Search the listing below for the line containing "after: casque audio [rose]". From there through the line containing "pos2: [384, 102]", transcribe every line exactly, both ends included.
(PROVIDED DATA begins)
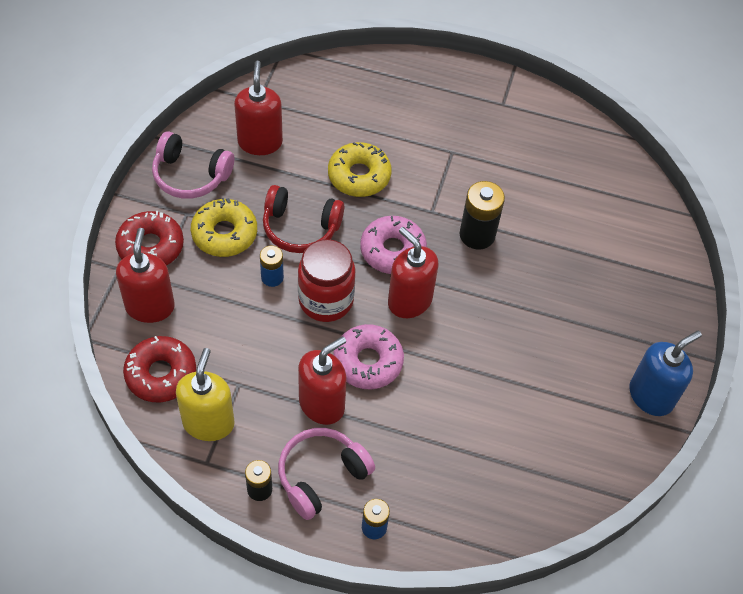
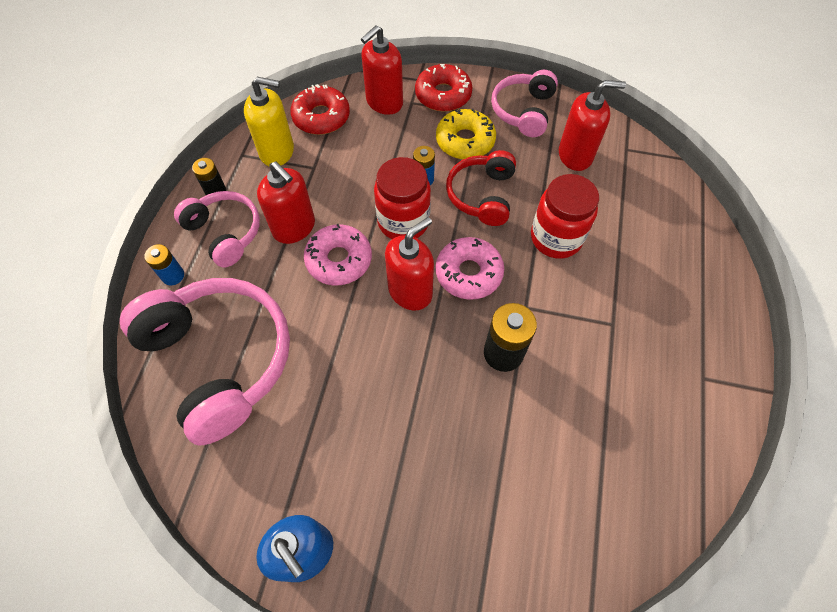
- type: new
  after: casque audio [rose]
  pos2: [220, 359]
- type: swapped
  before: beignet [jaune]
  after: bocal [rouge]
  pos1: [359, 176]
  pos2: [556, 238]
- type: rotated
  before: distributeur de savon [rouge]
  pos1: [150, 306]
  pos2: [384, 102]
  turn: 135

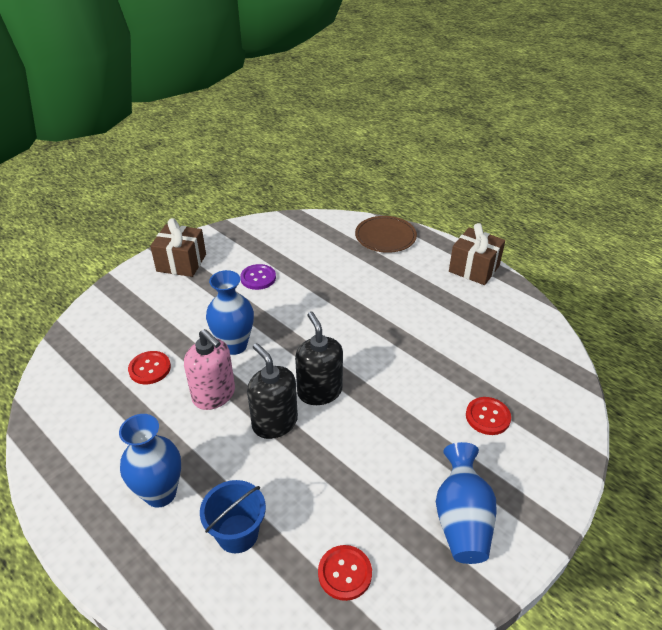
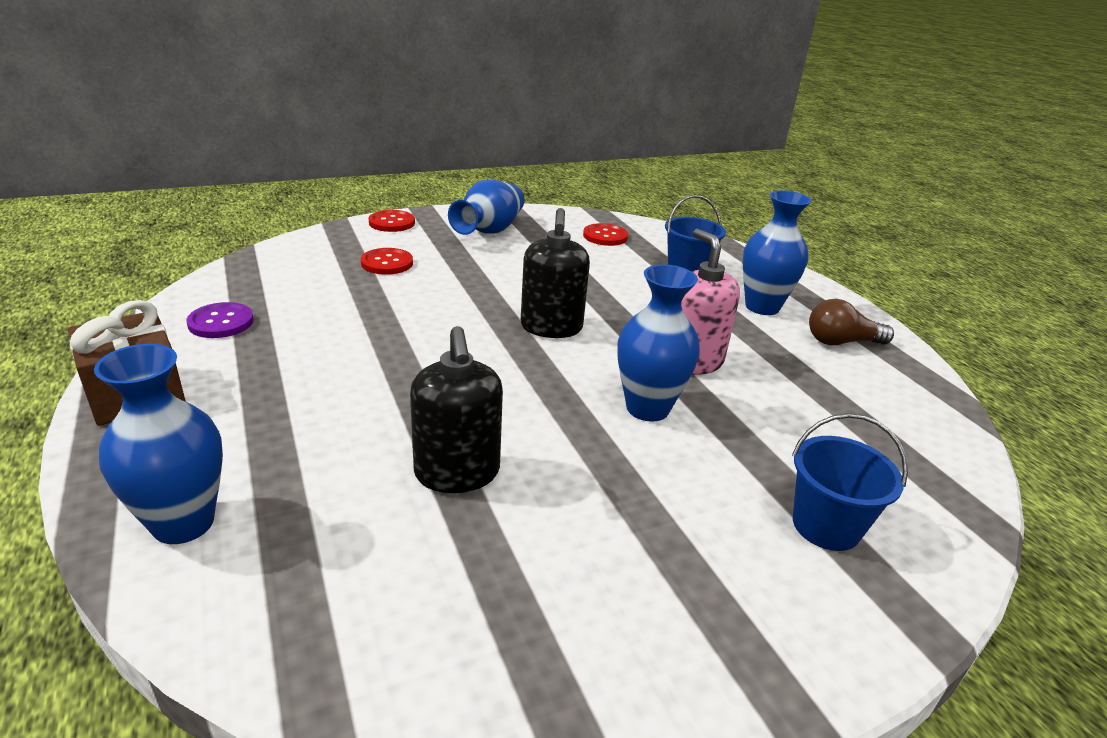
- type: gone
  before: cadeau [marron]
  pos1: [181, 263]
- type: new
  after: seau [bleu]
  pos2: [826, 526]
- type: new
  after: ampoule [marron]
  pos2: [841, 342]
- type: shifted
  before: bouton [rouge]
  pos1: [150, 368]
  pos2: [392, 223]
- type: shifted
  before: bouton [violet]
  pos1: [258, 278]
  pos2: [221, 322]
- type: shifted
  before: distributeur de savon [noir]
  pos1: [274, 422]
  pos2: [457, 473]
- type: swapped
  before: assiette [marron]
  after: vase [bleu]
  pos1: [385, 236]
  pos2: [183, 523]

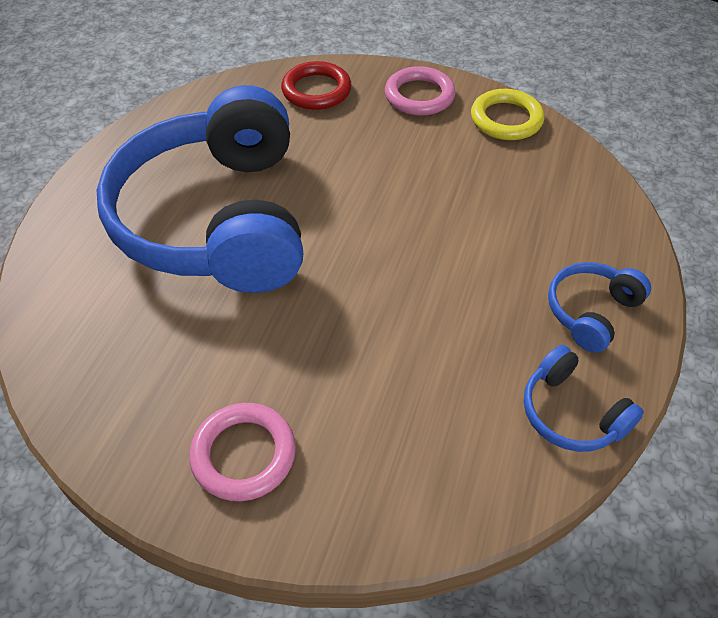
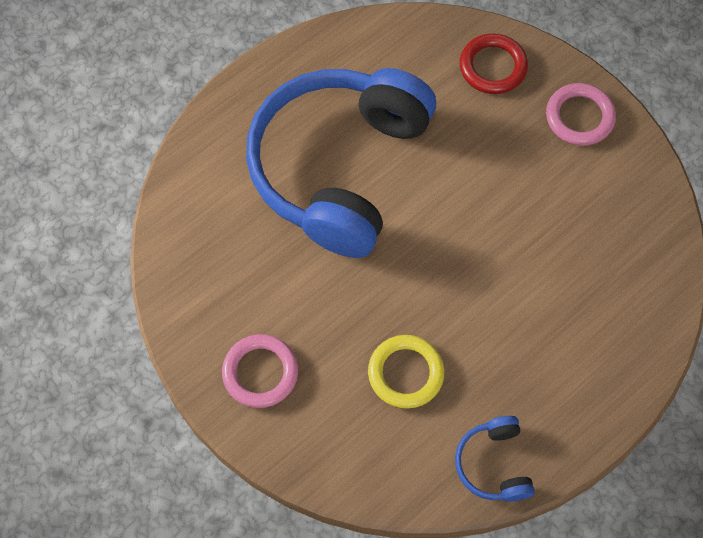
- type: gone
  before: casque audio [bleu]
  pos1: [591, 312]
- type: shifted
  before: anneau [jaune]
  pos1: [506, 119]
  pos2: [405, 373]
(PROVIDED DATA ends)
(PROVIDED DATA begins)
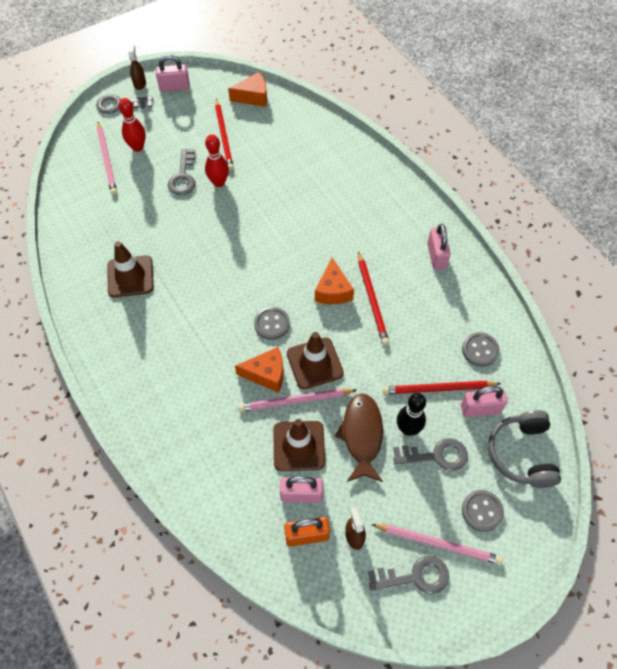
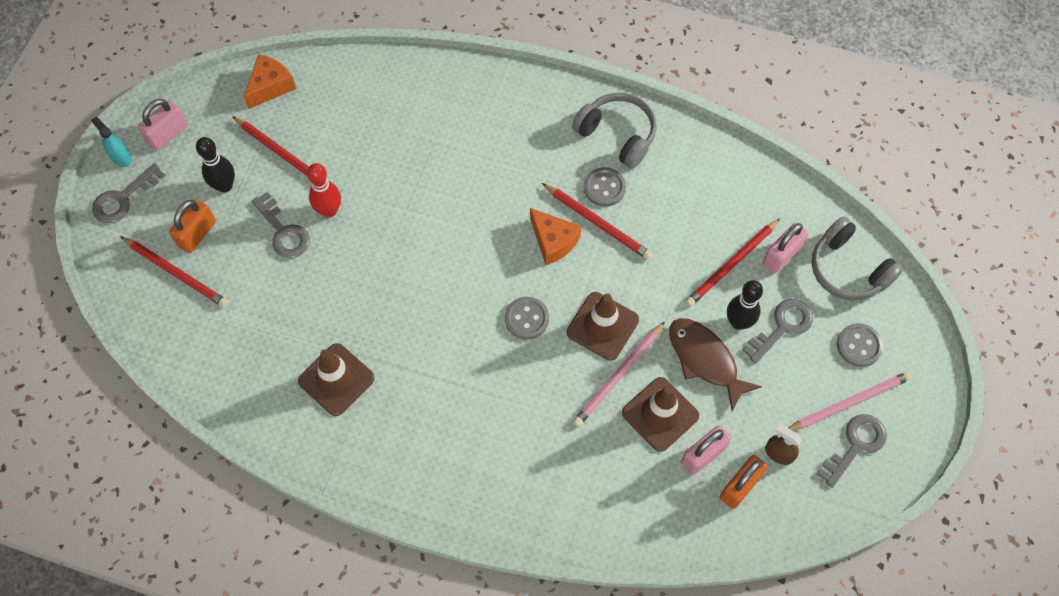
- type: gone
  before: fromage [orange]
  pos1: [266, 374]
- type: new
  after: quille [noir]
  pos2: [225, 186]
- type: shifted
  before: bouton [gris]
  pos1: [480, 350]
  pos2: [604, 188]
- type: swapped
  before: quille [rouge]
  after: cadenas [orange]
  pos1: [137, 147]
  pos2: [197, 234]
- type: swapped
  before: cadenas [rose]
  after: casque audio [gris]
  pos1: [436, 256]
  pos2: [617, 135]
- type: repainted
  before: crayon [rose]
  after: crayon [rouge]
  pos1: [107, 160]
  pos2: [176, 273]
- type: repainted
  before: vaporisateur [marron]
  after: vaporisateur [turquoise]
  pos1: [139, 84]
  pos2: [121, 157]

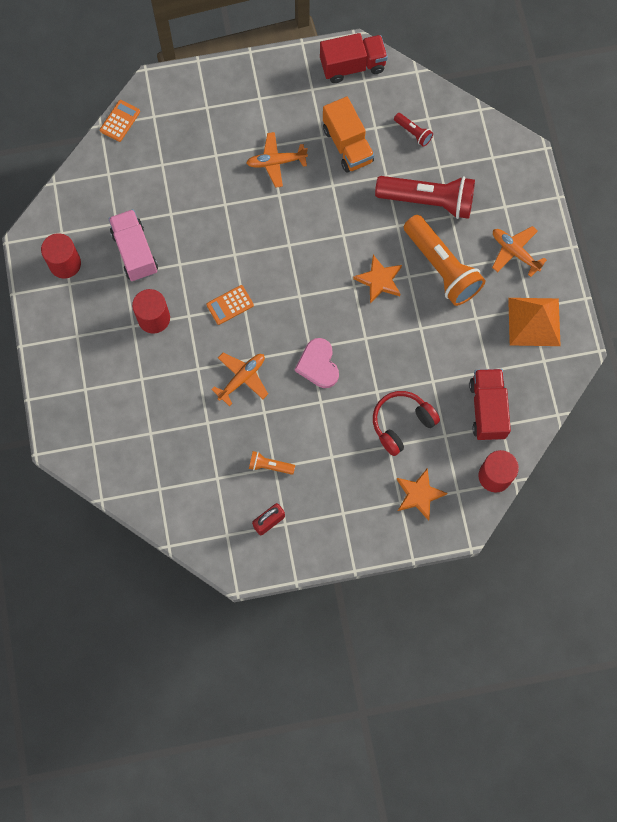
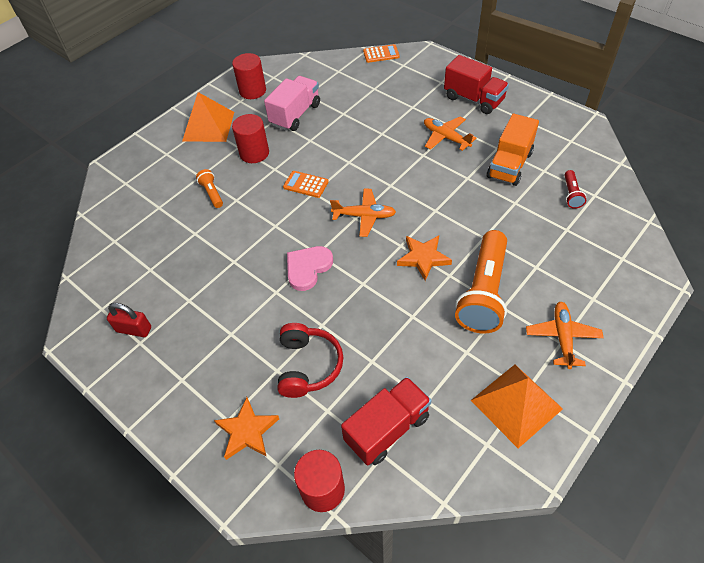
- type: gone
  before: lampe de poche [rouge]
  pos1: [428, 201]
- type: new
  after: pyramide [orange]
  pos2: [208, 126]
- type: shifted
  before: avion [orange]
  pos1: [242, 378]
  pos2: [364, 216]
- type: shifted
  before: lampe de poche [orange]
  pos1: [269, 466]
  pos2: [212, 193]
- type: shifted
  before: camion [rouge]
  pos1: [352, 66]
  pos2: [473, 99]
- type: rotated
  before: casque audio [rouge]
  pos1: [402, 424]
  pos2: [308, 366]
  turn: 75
(PROVIDED DATA ends)
(PROVIDED DATA begins)
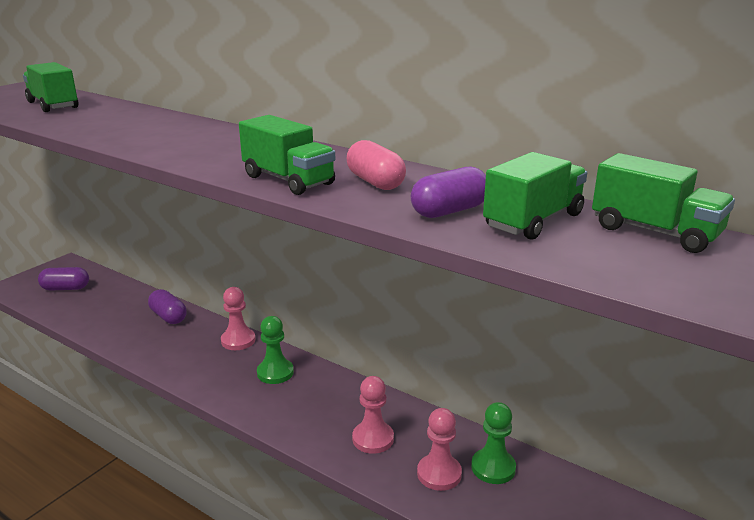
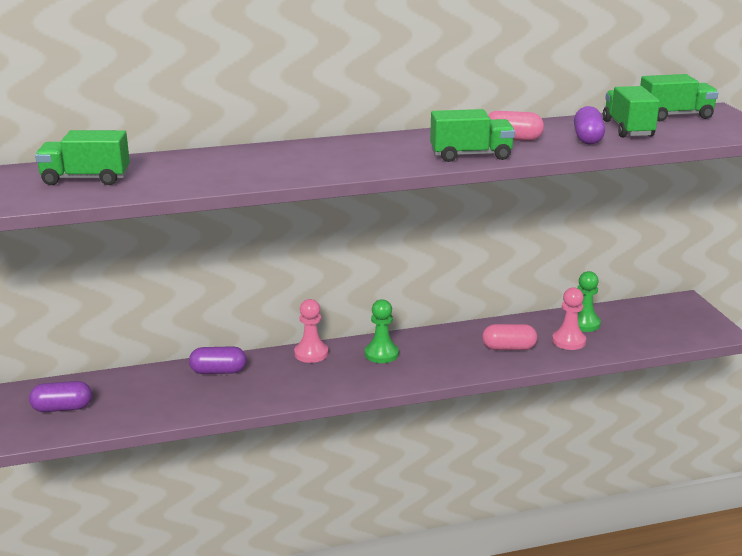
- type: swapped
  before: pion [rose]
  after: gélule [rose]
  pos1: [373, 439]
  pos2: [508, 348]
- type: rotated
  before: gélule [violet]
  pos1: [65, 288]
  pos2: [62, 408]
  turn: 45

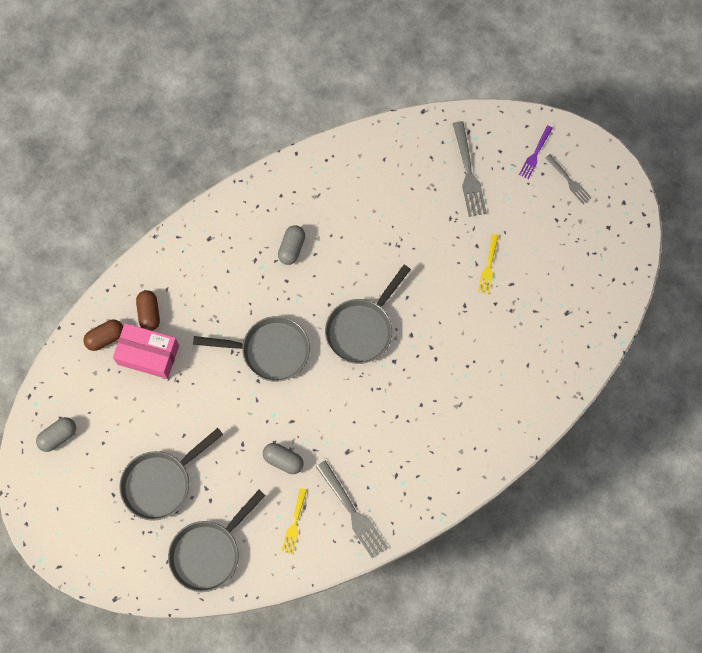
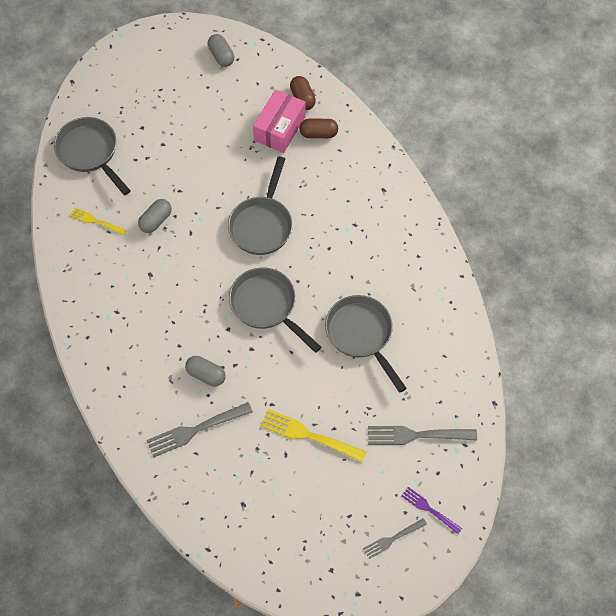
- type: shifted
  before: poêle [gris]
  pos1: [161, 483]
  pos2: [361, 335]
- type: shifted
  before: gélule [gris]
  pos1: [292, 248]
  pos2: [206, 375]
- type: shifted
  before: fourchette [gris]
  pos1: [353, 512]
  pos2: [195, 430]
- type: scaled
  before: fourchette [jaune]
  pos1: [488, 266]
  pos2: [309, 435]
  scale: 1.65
(PROVIDED DATA ends)
RESULT OF THIS EXERCISE:
  after: casque audio [rose]
  pos2: [220, 359]
- type: swapped
  before: beignet [jaune]
  after: bocal [rouge]
  pos1: [359, 176]
  pos2: [556, 238]
- type: rotated
  before: distributeur de savon [rouge]
  pos1: [150, 306]
  pos2: [384, 102]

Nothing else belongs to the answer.